◆ Requirement
From the records below, state how many lines hold the string "width", without any other text.

◆ Records for the task
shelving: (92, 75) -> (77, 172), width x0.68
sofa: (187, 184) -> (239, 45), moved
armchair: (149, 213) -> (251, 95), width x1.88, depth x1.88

---

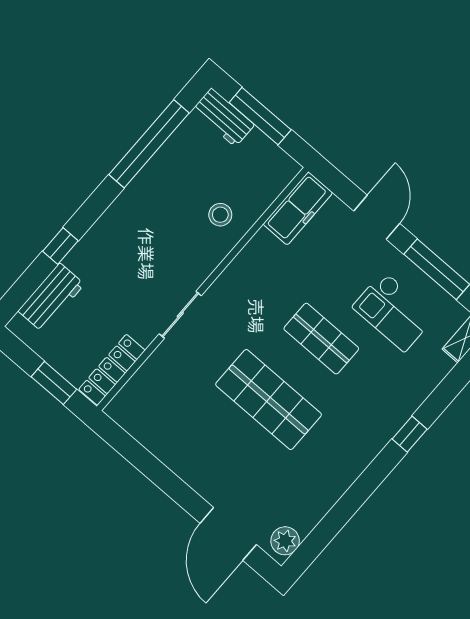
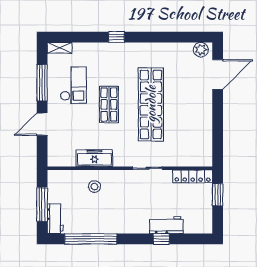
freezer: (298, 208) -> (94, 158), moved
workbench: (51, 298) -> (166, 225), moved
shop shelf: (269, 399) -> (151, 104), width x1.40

---

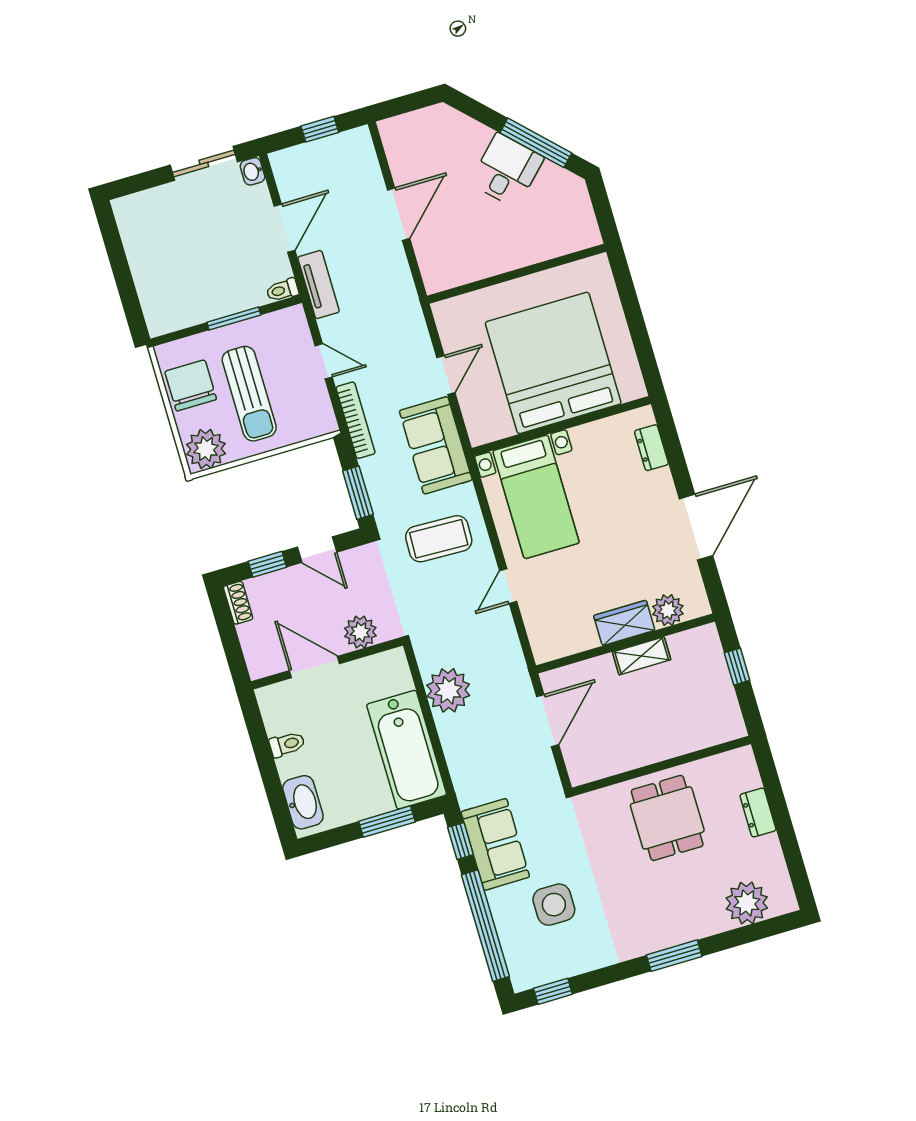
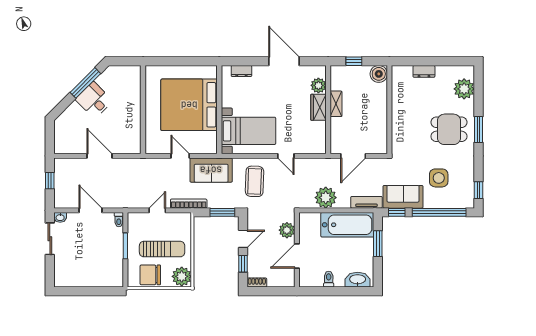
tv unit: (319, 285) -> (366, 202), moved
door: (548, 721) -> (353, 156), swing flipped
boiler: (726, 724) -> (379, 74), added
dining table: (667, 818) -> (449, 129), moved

◆ Result below
3